**Objective**
Below are records; state how many of their lines hold the word "adipose", and give only the figure.

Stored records
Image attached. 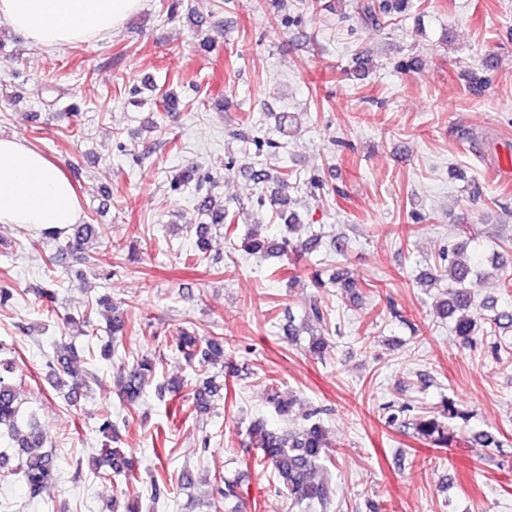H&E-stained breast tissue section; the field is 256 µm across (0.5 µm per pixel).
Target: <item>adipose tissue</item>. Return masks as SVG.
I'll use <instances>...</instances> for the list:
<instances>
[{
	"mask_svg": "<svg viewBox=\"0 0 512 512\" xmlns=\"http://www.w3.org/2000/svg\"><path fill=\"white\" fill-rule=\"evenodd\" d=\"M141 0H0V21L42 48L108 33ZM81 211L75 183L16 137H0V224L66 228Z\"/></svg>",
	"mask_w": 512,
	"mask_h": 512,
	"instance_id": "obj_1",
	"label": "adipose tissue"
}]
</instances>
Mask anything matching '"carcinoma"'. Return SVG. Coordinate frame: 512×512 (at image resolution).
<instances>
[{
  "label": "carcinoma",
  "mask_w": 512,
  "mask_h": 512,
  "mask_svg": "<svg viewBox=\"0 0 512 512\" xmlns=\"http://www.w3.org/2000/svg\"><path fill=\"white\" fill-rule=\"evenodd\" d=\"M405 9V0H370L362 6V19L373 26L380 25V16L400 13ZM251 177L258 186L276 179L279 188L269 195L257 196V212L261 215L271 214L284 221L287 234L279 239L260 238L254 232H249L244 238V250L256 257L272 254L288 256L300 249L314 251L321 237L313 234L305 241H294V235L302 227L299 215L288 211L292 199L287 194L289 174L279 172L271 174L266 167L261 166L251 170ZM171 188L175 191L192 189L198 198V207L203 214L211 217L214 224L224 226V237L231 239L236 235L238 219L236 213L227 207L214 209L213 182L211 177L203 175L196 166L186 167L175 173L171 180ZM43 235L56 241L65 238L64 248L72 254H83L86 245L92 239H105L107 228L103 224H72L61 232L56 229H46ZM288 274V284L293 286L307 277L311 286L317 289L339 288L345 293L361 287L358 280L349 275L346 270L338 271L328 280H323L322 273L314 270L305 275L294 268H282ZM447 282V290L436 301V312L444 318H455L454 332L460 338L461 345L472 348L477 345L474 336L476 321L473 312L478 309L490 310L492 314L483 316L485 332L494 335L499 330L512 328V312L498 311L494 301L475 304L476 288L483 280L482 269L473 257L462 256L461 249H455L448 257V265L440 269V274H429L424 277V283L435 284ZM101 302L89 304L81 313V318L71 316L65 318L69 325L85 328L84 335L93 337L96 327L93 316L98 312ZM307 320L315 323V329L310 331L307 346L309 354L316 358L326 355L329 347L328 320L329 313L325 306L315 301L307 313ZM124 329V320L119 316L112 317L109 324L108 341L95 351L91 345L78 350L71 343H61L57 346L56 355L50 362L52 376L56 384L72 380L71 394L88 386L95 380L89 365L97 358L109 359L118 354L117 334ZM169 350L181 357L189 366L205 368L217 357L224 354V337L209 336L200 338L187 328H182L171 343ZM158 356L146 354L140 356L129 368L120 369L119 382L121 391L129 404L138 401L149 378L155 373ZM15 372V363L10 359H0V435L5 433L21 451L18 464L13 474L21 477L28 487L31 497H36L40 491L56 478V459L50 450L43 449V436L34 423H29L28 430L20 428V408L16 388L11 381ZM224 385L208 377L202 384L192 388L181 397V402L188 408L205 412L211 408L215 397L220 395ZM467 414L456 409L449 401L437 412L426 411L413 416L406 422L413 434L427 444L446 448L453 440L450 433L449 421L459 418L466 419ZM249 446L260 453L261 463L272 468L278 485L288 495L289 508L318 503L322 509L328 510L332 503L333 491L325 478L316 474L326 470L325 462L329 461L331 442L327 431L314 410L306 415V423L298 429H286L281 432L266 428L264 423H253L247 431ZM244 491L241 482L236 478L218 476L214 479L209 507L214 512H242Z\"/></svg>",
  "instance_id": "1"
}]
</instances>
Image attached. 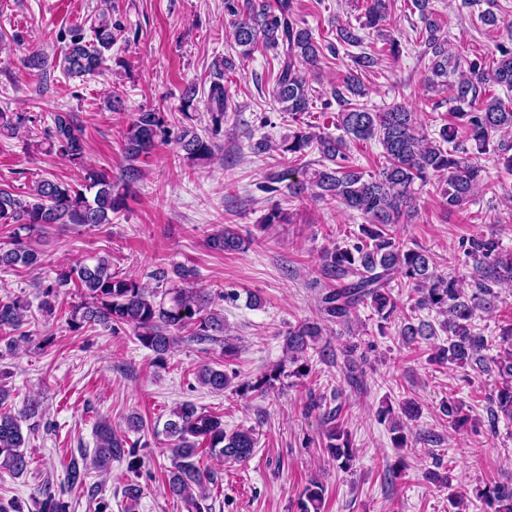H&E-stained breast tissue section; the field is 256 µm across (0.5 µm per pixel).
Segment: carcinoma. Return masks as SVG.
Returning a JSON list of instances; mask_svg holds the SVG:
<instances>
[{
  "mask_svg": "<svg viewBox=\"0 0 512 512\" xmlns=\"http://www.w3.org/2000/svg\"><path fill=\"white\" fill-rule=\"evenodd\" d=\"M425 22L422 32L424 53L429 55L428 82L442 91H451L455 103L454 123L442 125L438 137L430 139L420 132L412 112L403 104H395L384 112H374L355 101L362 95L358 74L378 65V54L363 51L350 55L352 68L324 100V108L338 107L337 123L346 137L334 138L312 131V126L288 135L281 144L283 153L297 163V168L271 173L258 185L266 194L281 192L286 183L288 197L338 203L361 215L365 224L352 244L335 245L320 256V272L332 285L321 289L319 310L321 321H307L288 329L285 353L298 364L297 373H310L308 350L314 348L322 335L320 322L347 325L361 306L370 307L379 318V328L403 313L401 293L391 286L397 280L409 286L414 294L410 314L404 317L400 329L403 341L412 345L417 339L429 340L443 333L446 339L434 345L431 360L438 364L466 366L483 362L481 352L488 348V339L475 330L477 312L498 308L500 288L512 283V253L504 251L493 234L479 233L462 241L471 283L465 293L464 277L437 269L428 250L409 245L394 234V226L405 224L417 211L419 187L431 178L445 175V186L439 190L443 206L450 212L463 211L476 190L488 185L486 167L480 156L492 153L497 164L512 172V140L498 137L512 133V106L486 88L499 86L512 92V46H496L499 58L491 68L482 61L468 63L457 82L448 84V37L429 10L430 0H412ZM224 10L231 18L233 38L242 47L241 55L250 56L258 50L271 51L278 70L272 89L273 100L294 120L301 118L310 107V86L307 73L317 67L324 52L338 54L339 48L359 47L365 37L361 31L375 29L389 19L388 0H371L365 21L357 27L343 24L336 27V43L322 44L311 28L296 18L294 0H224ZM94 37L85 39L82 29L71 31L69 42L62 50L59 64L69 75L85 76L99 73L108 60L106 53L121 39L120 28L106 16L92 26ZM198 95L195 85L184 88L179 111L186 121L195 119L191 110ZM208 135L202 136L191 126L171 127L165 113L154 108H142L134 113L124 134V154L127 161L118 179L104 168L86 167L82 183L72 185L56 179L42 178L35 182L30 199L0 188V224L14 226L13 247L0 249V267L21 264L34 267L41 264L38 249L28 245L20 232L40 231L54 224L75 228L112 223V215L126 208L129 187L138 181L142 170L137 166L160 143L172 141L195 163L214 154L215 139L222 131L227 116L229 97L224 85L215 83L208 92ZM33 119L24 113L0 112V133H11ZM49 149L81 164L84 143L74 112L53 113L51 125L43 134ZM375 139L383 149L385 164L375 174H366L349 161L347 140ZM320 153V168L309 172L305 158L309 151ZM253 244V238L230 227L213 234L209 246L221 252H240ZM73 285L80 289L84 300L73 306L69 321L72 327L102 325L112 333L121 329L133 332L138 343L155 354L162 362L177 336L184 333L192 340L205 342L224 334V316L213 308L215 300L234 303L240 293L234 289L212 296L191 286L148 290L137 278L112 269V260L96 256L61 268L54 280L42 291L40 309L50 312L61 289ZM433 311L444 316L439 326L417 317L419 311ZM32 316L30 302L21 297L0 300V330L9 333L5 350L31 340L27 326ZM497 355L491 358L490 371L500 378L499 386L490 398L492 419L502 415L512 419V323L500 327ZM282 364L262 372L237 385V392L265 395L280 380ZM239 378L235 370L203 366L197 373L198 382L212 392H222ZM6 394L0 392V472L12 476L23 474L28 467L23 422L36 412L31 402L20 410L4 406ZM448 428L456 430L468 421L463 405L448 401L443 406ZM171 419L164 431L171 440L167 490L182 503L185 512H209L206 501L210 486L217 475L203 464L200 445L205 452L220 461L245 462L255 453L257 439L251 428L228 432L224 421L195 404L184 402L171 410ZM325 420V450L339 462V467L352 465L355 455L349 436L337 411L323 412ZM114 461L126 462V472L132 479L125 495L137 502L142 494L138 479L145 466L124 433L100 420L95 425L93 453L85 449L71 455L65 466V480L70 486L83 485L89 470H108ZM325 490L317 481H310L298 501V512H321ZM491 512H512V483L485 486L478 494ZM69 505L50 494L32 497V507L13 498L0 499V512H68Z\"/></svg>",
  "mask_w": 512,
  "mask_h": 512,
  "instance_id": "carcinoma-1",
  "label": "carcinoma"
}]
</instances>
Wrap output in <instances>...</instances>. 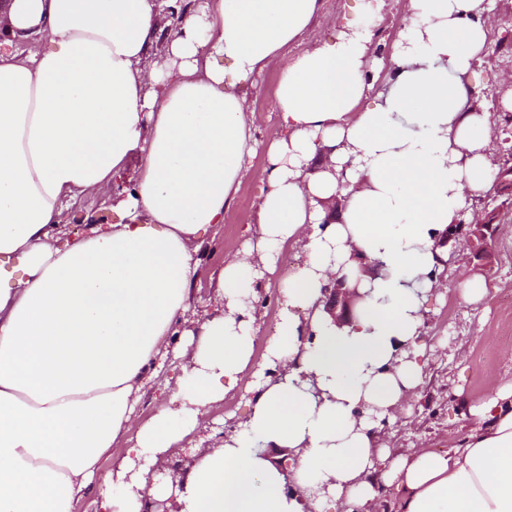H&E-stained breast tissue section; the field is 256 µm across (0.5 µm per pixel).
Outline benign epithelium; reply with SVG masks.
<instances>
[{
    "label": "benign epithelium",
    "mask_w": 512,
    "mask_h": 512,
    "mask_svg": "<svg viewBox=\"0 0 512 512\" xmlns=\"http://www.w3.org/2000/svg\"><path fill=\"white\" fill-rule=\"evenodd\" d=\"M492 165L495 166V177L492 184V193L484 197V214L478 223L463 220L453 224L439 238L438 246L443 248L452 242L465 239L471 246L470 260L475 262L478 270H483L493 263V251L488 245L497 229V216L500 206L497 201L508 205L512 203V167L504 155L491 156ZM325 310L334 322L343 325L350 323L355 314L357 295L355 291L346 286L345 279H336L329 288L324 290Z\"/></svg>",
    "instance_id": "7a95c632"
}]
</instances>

**Solution for this task**
2